--- PROBLEM DESCRIPTION ---
From the entries below, transcribe exactly the lines between the line holding "R6: 820 (N9, N10) -> 150 (N9, N10)" and the line holding "C10: none -> 330nF (DGND, SRC)", inclusive; skip all other lines.

(Stored data entries)
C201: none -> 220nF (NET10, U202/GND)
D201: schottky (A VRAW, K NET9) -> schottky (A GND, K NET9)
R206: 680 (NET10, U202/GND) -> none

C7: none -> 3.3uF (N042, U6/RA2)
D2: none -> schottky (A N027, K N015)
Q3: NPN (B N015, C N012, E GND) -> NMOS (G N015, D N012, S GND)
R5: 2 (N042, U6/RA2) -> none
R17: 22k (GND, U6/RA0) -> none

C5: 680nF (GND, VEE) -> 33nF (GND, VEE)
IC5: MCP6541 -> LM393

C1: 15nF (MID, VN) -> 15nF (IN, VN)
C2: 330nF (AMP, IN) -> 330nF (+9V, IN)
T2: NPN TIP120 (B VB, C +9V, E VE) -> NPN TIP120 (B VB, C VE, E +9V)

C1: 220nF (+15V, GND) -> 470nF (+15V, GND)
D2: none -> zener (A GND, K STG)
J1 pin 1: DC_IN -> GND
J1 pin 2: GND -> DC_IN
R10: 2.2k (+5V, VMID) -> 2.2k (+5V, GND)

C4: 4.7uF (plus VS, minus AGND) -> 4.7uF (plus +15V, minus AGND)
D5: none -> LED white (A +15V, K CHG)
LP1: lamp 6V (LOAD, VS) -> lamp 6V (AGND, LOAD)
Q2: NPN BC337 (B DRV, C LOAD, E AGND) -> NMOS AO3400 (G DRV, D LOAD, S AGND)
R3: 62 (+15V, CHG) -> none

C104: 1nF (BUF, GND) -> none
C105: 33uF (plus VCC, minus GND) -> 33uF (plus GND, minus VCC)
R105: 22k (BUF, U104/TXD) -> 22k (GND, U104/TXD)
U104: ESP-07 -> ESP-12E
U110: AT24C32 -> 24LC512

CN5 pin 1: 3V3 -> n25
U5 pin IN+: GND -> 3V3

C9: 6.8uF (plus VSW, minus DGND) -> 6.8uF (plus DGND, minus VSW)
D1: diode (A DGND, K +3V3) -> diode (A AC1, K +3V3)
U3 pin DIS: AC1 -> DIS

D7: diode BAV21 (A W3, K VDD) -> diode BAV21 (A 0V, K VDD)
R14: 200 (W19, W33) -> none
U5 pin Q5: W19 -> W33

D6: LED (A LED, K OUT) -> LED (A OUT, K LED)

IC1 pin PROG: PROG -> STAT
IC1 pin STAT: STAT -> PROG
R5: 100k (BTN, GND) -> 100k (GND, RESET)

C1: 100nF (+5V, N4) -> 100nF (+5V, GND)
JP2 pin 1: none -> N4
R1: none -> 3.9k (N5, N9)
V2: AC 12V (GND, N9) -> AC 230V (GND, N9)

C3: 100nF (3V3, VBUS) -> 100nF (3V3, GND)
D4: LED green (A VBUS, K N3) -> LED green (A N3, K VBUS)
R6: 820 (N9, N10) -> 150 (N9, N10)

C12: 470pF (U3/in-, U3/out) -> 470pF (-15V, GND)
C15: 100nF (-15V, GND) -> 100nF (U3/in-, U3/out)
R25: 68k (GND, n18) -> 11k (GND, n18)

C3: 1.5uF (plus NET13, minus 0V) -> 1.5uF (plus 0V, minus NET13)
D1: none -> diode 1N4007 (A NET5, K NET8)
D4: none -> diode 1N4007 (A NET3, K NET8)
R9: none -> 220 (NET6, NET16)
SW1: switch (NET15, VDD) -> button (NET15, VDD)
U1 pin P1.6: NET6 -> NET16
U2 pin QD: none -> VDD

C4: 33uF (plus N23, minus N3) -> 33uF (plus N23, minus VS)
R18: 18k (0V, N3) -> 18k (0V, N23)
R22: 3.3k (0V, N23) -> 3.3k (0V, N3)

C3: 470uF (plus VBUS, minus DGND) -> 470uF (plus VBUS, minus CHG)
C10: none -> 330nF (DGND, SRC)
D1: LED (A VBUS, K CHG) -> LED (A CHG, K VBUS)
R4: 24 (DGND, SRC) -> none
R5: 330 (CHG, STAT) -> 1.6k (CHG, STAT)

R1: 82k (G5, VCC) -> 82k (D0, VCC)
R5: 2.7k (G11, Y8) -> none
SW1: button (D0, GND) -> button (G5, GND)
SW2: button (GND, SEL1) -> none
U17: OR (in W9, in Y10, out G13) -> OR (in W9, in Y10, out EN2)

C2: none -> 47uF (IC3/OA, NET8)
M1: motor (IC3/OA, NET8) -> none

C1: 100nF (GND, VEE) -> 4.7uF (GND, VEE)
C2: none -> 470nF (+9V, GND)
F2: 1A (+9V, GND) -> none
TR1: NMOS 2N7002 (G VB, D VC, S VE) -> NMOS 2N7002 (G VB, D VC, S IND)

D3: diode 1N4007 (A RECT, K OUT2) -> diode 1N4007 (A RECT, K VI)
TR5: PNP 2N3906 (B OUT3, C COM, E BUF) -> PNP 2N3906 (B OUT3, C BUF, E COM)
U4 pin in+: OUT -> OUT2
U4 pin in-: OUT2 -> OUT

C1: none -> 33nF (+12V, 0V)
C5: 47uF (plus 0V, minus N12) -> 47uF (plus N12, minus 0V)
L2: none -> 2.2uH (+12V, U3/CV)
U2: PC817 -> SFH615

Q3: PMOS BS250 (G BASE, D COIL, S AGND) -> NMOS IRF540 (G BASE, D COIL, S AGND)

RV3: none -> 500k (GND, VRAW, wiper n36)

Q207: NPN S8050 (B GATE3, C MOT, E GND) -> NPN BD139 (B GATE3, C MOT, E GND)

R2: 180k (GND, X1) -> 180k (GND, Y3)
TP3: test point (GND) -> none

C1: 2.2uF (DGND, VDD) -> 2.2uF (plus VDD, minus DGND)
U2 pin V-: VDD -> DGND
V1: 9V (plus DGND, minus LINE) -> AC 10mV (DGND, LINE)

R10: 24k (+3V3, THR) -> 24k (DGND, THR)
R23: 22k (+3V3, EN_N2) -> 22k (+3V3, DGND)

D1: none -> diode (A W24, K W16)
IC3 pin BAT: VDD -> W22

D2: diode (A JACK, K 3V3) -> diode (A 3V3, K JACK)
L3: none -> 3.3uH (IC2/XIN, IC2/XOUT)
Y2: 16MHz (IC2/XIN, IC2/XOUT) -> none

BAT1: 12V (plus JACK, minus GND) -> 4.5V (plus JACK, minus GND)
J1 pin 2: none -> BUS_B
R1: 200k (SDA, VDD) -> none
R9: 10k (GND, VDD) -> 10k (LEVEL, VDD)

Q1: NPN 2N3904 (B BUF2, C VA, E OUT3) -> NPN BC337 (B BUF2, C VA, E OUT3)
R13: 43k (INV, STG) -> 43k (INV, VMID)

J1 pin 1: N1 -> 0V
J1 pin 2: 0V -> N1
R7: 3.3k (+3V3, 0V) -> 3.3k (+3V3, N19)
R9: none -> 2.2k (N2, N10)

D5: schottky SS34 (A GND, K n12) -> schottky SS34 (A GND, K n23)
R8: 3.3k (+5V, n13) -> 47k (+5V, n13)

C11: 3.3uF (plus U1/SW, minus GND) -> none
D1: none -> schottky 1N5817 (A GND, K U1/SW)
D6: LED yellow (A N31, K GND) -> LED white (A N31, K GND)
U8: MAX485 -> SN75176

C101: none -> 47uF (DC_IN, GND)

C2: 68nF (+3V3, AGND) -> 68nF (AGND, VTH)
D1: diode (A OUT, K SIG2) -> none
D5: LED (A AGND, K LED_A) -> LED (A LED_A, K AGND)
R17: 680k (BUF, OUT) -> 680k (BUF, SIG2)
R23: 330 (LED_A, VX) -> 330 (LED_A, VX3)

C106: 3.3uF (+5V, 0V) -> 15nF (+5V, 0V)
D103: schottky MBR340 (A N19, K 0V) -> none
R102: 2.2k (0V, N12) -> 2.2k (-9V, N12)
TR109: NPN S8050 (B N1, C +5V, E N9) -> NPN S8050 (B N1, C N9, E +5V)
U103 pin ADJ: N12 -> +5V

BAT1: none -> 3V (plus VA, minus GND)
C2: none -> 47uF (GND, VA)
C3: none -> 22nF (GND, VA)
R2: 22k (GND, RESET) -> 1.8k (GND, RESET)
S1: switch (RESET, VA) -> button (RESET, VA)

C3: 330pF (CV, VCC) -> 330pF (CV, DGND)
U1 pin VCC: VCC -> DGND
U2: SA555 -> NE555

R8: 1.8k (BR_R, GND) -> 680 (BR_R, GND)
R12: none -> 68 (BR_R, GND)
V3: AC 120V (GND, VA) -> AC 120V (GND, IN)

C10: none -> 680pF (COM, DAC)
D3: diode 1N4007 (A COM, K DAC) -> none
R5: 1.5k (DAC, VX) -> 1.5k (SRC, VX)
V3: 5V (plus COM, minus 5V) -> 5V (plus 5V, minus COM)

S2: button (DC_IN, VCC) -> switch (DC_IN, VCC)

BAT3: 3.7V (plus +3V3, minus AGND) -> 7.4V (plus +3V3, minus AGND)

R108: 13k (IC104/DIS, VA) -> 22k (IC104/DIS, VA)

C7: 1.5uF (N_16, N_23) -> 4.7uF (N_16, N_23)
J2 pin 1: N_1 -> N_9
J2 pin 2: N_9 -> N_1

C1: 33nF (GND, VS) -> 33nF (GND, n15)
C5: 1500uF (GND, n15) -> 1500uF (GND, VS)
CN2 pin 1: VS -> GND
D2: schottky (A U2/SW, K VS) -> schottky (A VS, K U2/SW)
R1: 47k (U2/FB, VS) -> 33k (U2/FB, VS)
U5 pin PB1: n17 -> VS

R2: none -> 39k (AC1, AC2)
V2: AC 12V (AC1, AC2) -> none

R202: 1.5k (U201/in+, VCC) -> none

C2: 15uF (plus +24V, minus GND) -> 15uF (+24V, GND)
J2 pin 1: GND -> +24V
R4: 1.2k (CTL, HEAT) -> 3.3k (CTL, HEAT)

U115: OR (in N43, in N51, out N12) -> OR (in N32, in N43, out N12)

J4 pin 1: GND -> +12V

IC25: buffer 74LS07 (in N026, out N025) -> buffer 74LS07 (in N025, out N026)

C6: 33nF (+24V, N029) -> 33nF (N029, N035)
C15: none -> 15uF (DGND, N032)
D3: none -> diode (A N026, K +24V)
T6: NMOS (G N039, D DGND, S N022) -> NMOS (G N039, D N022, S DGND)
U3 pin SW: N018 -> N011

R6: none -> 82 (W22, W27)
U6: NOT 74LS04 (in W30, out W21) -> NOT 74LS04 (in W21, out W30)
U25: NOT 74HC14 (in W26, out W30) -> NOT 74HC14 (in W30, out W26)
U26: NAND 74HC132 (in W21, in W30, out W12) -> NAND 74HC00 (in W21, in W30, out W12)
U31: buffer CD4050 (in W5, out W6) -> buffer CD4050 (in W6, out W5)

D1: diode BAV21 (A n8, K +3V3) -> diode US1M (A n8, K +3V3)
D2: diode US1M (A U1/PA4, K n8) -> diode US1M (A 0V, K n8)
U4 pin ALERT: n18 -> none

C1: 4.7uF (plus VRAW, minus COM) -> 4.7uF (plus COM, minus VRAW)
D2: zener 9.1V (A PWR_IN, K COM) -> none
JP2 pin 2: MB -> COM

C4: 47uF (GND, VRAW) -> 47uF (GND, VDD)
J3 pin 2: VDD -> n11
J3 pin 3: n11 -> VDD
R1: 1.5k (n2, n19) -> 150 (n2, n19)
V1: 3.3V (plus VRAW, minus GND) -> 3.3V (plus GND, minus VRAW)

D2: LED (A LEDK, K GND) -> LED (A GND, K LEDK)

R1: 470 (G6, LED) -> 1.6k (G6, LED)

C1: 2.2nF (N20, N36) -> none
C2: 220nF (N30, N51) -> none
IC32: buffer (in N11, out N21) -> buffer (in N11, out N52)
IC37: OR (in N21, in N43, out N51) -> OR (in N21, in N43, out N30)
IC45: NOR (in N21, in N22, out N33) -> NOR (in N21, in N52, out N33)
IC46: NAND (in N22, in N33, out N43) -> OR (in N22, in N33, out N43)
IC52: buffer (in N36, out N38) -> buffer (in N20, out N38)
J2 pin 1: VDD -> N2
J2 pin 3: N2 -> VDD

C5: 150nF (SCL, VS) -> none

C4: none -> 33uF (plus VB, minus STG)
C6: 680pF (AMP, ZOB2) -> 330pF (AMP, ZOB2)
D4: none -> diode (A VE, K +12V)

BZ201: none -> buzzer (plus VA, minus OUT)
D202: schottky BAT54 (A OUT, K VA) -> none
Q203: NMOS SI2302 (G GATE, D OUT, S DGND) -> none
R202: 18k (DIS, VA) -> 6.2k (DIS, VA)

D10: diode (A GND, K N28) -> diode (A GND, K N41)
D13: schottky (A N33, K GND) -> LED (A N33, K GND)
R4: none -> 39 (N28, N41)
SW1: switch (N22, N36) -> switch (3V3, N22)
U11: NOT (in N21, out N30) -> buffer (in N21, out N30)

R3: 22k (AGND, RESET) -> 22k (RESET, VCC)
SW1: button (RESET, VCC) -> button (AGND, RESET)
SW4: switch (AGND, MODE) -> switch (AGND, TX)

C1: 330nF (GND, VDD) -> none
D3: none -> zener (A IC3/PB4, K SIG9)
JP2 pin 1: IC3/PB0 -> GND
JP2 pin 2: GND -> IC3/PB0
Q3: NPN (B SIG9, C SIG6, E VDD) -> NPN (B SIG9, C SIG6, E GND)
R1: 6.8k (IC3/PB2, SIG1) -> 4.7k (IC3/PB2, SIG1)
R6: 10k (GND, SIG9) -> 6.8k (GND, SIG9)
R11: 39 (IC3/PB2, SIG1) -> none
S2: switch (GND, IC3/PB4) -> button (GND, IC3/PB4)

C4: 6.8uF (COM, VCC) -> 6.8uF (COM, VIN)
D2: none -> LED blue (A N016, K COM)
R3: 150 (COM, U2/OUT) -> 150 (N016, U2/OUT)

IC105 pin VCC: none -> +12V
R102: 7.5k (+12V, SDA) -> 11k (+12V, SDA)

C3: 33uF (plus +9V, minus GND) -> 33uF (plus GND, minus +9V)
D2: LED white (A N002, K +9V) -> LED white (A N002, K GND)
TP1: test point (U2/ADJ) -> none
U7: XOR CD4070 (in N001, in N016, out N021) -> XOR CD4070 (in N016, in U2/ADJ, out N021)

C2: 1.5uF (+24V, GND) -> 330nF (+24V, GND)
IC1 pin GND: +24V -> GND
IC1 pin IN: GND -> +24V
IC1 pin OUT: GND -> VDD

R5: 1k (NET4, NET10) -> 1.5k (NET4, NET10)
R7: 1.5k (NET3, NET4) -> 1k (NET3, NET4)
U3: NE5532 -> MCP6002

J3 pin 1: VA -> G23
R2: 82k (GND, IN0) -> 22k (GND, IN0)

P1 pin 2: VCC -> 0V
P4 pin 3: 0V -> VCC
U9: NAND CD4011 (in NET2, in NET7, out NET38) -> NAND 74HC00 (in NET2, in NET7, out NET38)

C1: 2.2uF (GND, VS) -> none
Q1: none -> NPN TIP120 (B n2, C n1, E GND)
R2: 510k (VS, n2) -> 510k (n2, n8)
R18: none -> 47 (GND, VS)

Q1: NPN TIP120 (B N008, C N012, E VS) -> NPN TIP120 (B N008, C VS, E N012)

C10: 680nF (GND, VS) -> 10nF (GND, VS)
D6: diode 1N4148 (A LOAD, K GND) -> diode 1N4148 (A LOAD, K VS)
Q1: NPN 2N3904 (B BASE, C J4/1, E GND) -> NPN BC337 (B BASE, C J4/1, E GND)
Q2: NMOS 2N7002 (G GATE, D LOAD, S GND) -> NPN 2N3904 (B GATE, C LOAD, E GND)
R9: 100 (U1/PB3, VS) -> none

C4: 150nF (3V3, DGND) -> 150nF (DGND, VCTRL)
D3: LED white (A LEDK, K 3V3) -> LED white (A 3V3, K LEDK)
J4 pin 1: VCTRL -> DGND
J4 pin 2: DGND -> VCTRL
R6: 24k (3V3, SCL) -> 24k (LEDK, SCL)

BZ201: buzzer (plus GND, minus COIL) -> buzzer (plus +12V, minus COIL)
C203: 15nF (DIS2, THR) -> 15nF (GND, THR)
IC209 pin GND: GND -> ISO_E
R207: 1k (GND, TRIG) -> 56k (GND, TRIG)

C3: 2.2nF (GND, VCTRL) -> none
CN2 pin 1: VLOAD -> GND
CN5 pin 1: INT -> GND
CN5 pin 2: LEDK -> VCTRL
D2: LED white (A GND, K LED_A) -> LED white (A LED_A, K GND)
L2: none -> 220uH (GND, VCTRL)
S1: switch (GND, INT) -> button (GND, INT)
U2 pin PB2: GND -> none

--- YOUR RESPONSE ---
R6: 820 (N9, N10) -> 150 (N9, N10)

C12: 470pF (U3/in-, U3/out) -> 470pF (-15V, GND)
C15: 100nF (-15V, GND) -> 100nF (U3/in-, U3/out)
R25: 68k (GND, n18) -> 11k (GND, n18)

C3: 1.5uF (plus NET13, minus 0V) -> 1.5uF (plus 0V, minus NET13)
D1: none -> diode 1N4007 (A NET5, K NET8)
D4: none -> diode 1N4007 (A NET3, K NET8)
R9: none -> 220 (NET6, NET16)
SW1: switch (NET15, VDD) -> button (NET15, VDD)
U1 pin P1.6: NET6 -> NET16
U2 pin QD: none -> VDD

C4: 33uF (plus N23, minus N3) -> 33uF (plus N23, minus VS)
R18: 18k (0V, N3) -> 18k (0V, N23)
R22: 3.3k (0V, N23) -> 3.3k (0V, N3)

C3: 470uF (plus VBUS, minus DGND) -> 470uF (plus VBUS, minus CHG)
C10: none -> 330nF (DGND, SRC)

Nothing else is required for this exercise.